## [Problem details]
Find the line that contains "none -> black 2x2 brick [381,256,490,343]"; please output it and each line after it, exactly as shown, up to the end of the entries below, skipping pictures.

+ + + + + + +

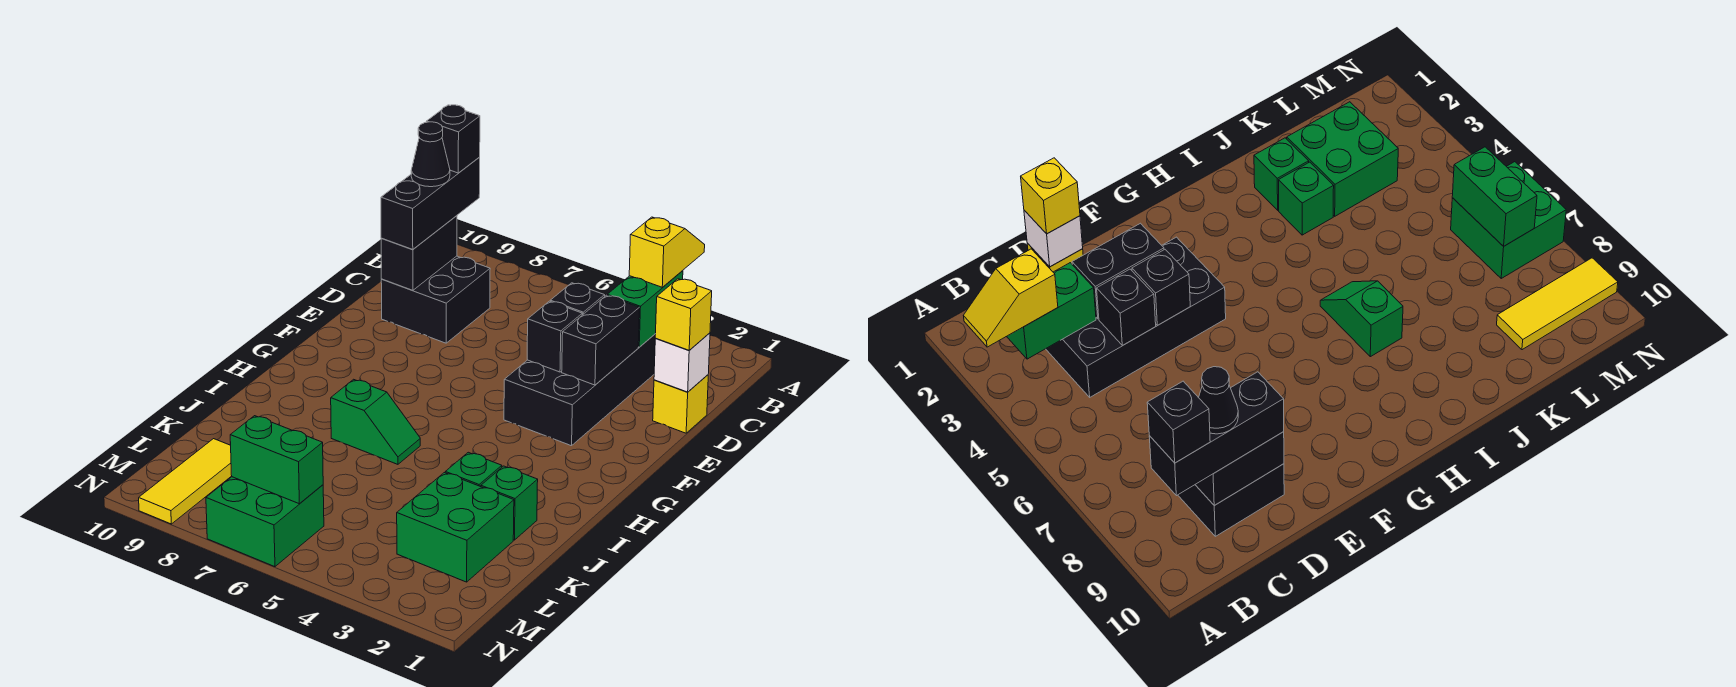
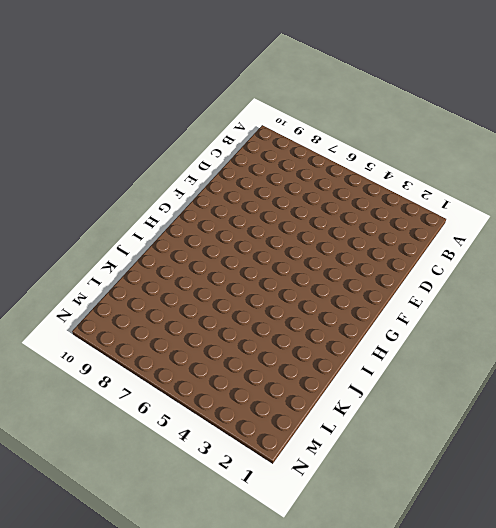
none -> black 2x4 brick [504,334,656,446]
none -> black 2x2 brick [381,256,490,343]
none -> yellow 1x1 brick [653,375,708,433]

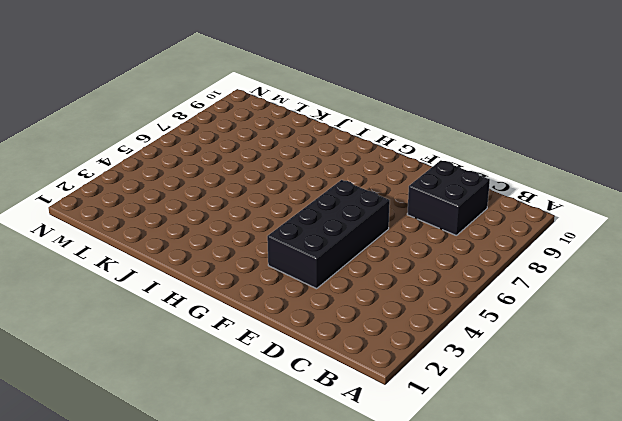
black 2x4 brick [267,180,390,289] -> black 2x4 brick turned to [504,334,656,446]
none -> yellow 1x1 brick [653,375,708,433]
none -> green 1x2 slope [331,379,420,464]
none -> green 1x1 brick [481,466,538,540]

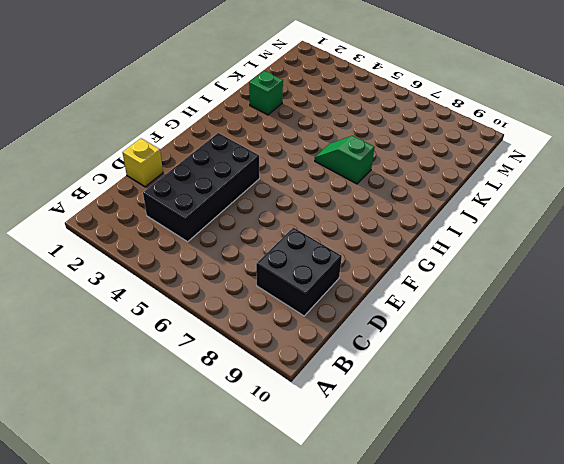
none -> green 1x1 brick [445,452,502,487]
none -> green 2x2 brick [397,473,514,582]
none -> yellow 1x3 tile [139,439,232,524]

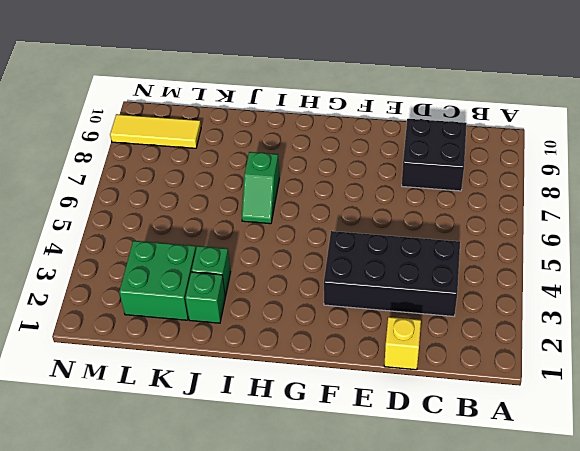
none -> green 2x2 brick [206,477,324,567]
none -> green 1x2 brick [607,271,683,347]
none -> black 1x2 brick [381,216,457,291]

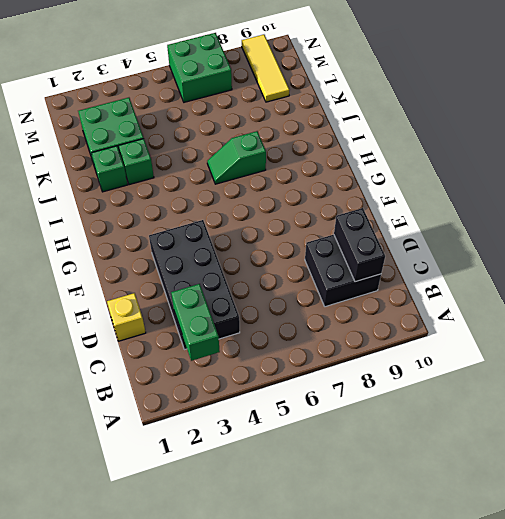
none -> white 1x1 brick [654,333,710,392]
none -> black 1x2 brick [562,295,639,385]
none -> black 1x1 brick [550,283,605,315]

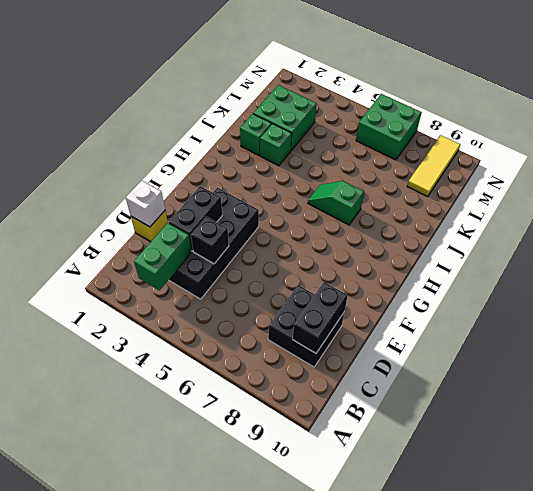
none -> black 1x1 brick [527,301,582,372]
none -> green 1x2 brick [230,416,323,504]
none -> yellow 1x2 slope [629,217,705,287]

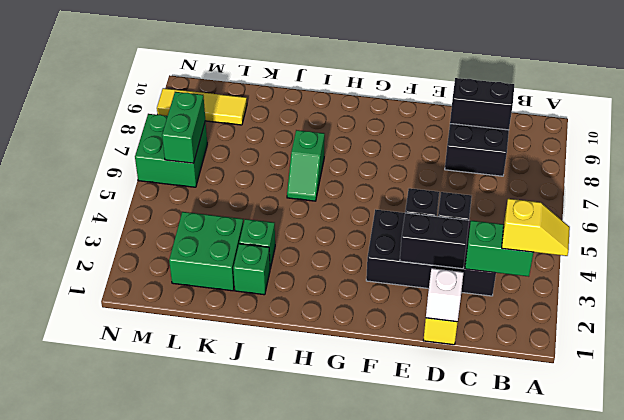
none -> black 1x3 brick [381,157,480,250]
none -> yellow 1x1 brick [655,279,712,350]
none -> black 1x1 brick [427,105,480,173]

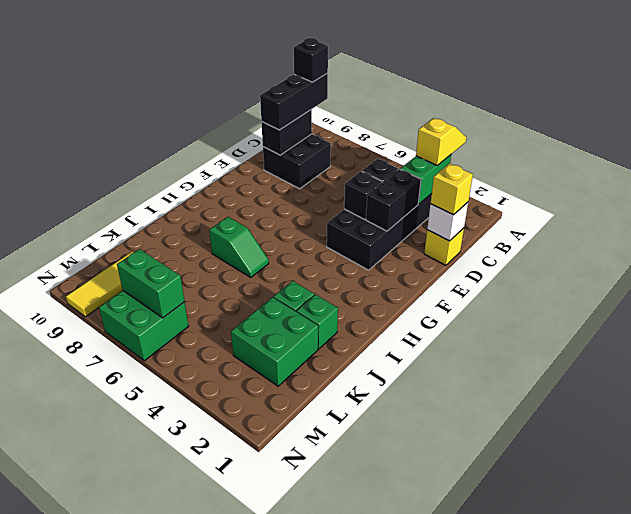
none -> black 1x1 cone [411,122,450,187]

+ + + + + + +

## [Written solution]
none -> black 2x2 brick [381,256,490,343]
none -> yellow 1x1 brick [653,375,708,433]

black 2x4 brick [267,180,390,289] -> black 2x4 brick turned to [504,334,656,446]
none -> yellow 1x1 brick [653,375,708,433]
none -> green 1x2 slope [331,379,420,464]
none -> green 1x1 brick [481,466,538,540]

none -> green 1x1 brick [445,452,502,487]
none -> green 2x2 brick [397,473,514,582]
none -> yellow 1x3 tile [139,439,232,524]

none -> green 2x2 brick [206,477,324,567]
none -> green 1x2 brick [607,271,683,347]
none -> black 1x2 brick [381,216,457,291]

none -> white 1x1 brick [654,333,710,392]
none -> black 1x2 brick [562,295,639,385]
none -> black 1x1 brick [550,283,605,315]

none -> black 1x1 brick [527,301,582,372]
none -> green 1x2 brick [230,416,323,504]
none -> yellow 1x2 slope [629,217,705,287]

none -> black 1x3 brick [381,157,480,250]
none -> yellow 1x1 brick [655,279,712,350]
none -> black 1x1 brick [427,105,480,173]

none -> black 1x1 cone [411,122,450,187]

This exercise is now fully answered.